YOUR TASK: Write out exactly the lines of the entries below from the one holding "purple semicircle: (53, 81)" to the one holding "yellow pentagon: (37, 121) -> (26, 84), moved", inclusive, and leave out all other lines.

GIVEN INFORMATION:
........

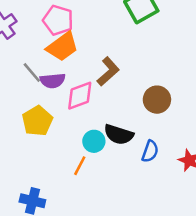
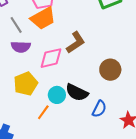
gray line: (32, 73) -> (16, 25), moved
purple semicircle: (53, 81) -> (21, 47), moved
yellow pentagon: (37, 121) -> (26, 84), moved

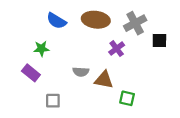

........

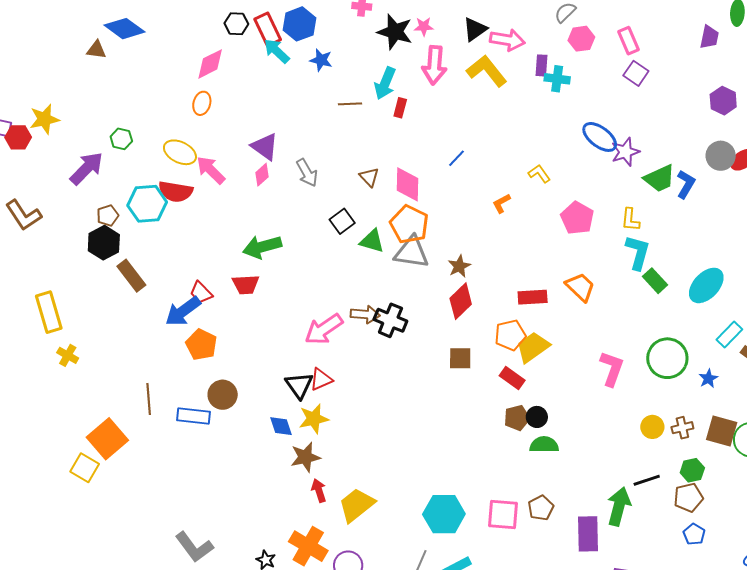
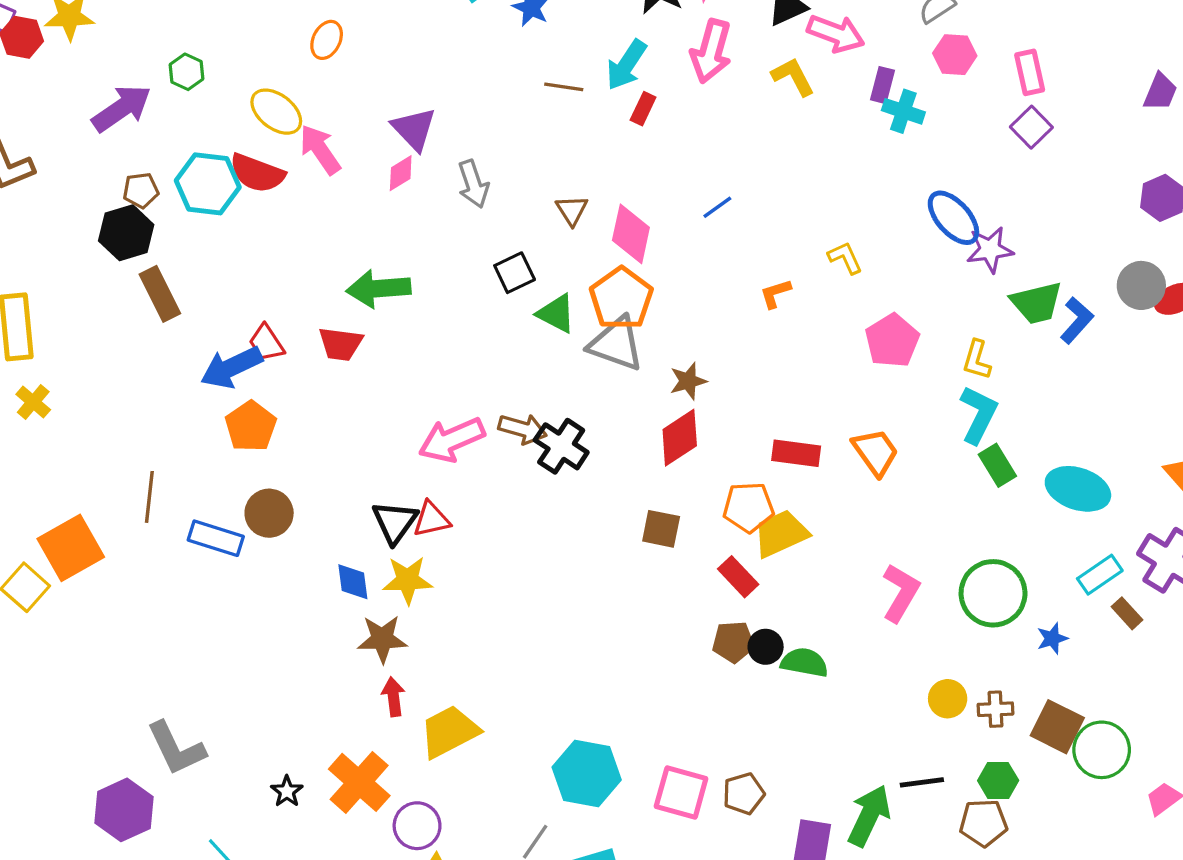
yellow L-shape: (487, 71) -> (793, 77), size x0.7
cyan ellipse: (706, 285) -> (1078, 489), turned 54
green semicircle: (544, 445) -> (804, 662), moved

........

COMPLETED EXERCISE:
purple semicircle: (53, 81) -> (21, 47), moved
yellow pentagon: (37, 121) -> (26, 84), moved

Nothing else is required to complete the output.